__SET EXERCISE__: Render the data below as a Markdown table with the columns Row and Entry, numbering each line in Row and placing its text in Entry. Skip blank lines and leave out the picture lines.

--- EXTRACTED ENTRIES ---

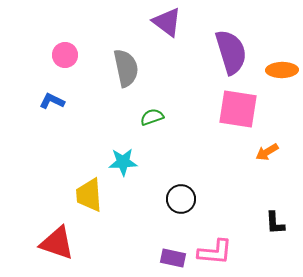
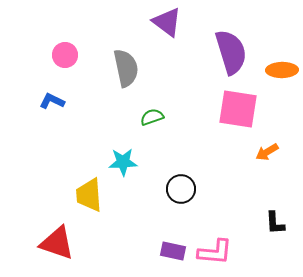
black circle: moved 10 px up
purple rectangle: moved 7 px up
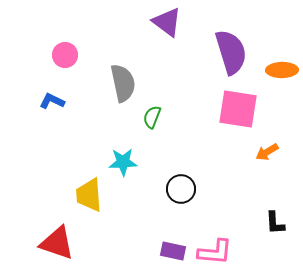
gray semicircle: moved 3 px left, 15 px down
green semicircle: rotated 50 degrees counterclockwise
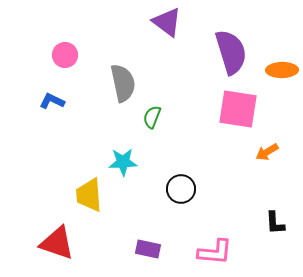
purple rectangle: moved 25 px left, 2 px up
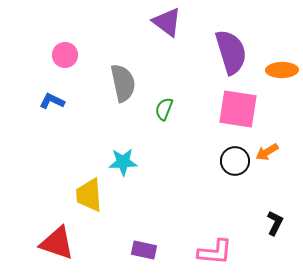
green semicircle: moved 12 px right, 8 px up
black circle: moved 54 px right, 28 px up
black L-shape: rotated 150 degrees counterclockwise
purple rectangle: moved 4 px left, 1 px down
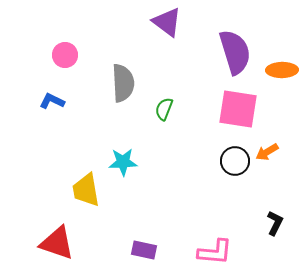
purple semicircle: moved 4 px right
gray semicircle: rotated 9 degrees clockwise
yellow trapezoid: moved 3 px left, 5 px up; rotated 6 degrees counterclockwise
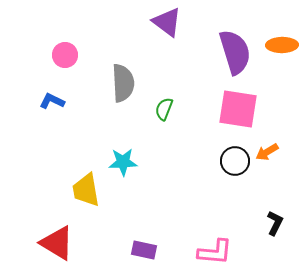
orange ellipse: moved 25 px up
red triangle: rotated 12 degrees clockwise
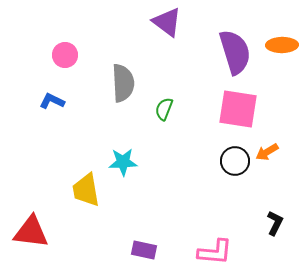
red triangle: moved 26 px left, 11 px up; rotated 24 degrees counterclockwise
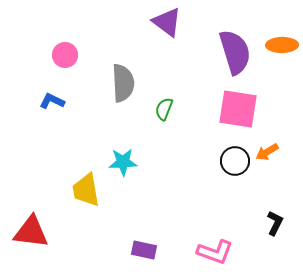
pink L-shape: rotated 15 degrees clockwise
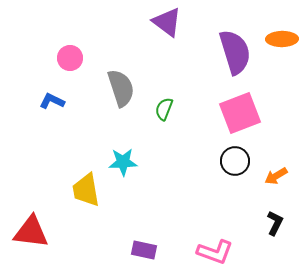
orange ellipse: moved 6 px up
pink circle: moved 5 px right, 3 px down
gray semicircle: moved 2 px left, 5 px down; rotated 15 degrees counterclockwise
pink square: moved 2 px right, 4 px down; rotated 30 degrees counterclockwise
orange arrow: moved 9 px right, 24 px down
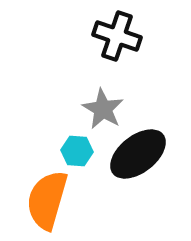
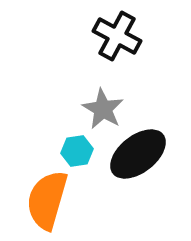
black cross: rotated 9 degrees clockwise
cyan hexagon: rotated 12 degrees counterclockwise
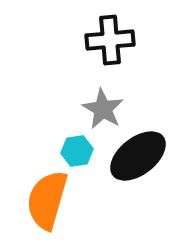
black cross: moved 7 px left, 4 px down; rotated 33 degrees counterclockwise
black ellipse: moved 2 px down
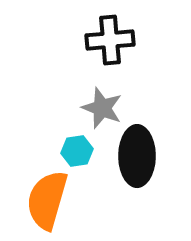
gray star: moved 1 px left, 1 px up; rotated 9 degrees counterclockwise
black ellipse: moved 1 px left; rotated 52 degrees counterclockwise
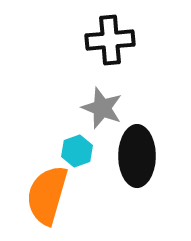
cyan hexagon: rotated 12 degrees counterclockwise
orange semicircle: moved 5 px up
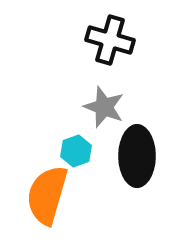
black cross: rotated 21 degrees clockwise
gray star: moved 2 px right, 1 px up
cyan hexagon: moved 1 px left
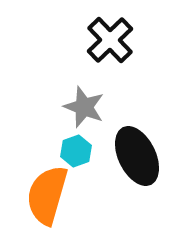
black cross: rotated 30 degrees clockwise
gray star: moved 20 px left
black ellipse: rotated 26 degrees counterclockwise
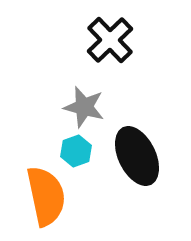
gray star: rotated 6 degrees counterclockwise
orange semicircle: moved 1 px left, 1 px down; rotated 152 degrees clockwise
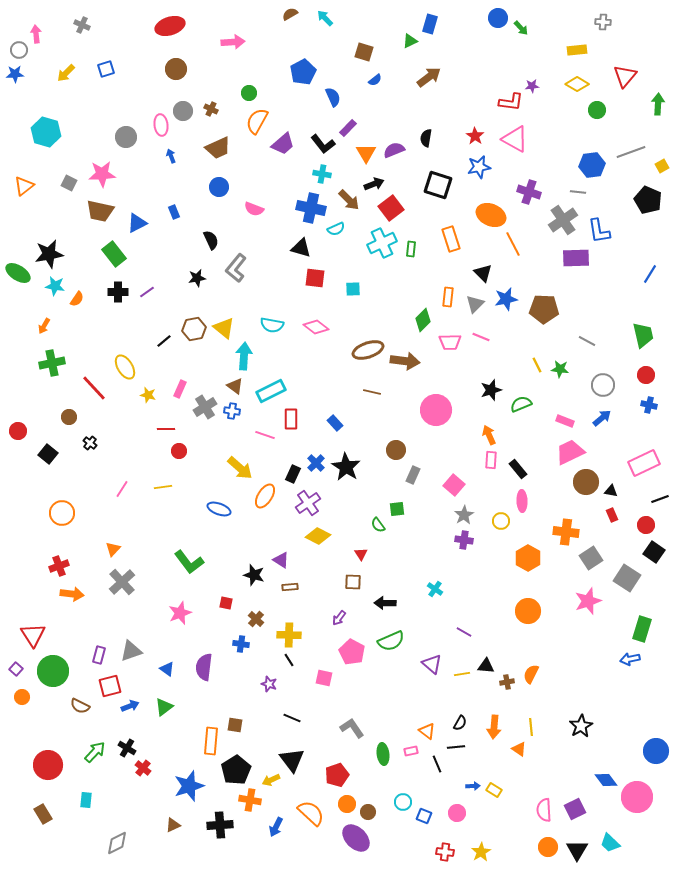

---

__RESULT FOR THIS EXERCISE__:
| Row | Entry |
|---|---|
| 1 | black circle: moved 10 px up |
| 2 | purple rectangle: moved 7 px up |
| 3 | gray semicircle: moved 3 px left, 15 px down |
| 4 | green semicircle: rotated 50 degrees counterclockwise |
| 5 | purple rectangle: moved 25 px left, 2 px up |
| 6 | green semicircle: moved 12 px right, 8 px up |
| 7 | black circle: moved 54 px right, 28 px up |
| 8 | black L-shape: rotated 150 degrees counterclockwise |
| 9 | purple rectangle: moved 4 px left, 1 px down |
| 10 | purple semicircle: moved 4 px right |
| 11 | gray semicircle: rotated 9 degrees clockwise |
| 12 | yellow trapezoid: moved 3 px left, 5 px up; rotated 6 degrees counterclockwise |
| 13 | orange ellipse: moved 25 px up |
| 14 | red triangle: rotated 12 degrees clockwise |
| 15 | red triangle: moved 26 px left, 11 px up; rotated 24 degrees counterclockwise |
| 16 | pink L-shape: rotated 15 degrees clockwise |
| 17 | orange ellipse: moved 6 px up |
| 18 | pink circle: moved 5 px right, 3 px down |
| 19 | gray semicircle: moved 2 px left, 5 px down; rotated 15 degrees counterclockwise |
| 20 | pink square: moved 2 px right, 4 px down; rotated 30 degrees counterclockwise |
| 21 | orange arrow: moved 9 px right, 24 px down |
| 22 | black cross: rotated 9 degrees clockwise |
| 23 | cyan hexagon: rotated 12 degrees counterclockwise |
| 24 | black cross: moved 7 px left, 4 px down; rotated 33 degrees counterclockwise |
| 25 | black ellipse: moved 2 px down |
| 26 | gray star: moved 1 px left, 1 px up; rotated 9 degrees counterclockwise |
| 27 | black ellipse: moved 1 px left; rotated 52 degrees counterclockwise |
| 28 | cyan hexagon: rotated 12 degrees counterclockwise |
| 29 | orange semicircle: moved 5 px up |
| 30 | black cross: rotated 21 degrees clockwise |
| 31 | gray star: moved 2 px right, 1 px up |
| 32 | cyan hexagon: moved 1 px left |
| 33 | black cross: rotated 30 degrees clockwise |
| 34 | gray star: moved 20 px left |
| 35 | black ellipse: rotated 26 degrees counterclockwise |
| 36 | gray star: rotated 6 degrees counterclockwise |
| 37 | orange semicircle: moved 1 px left, 1 px down; rotated 152 degrees clockwise |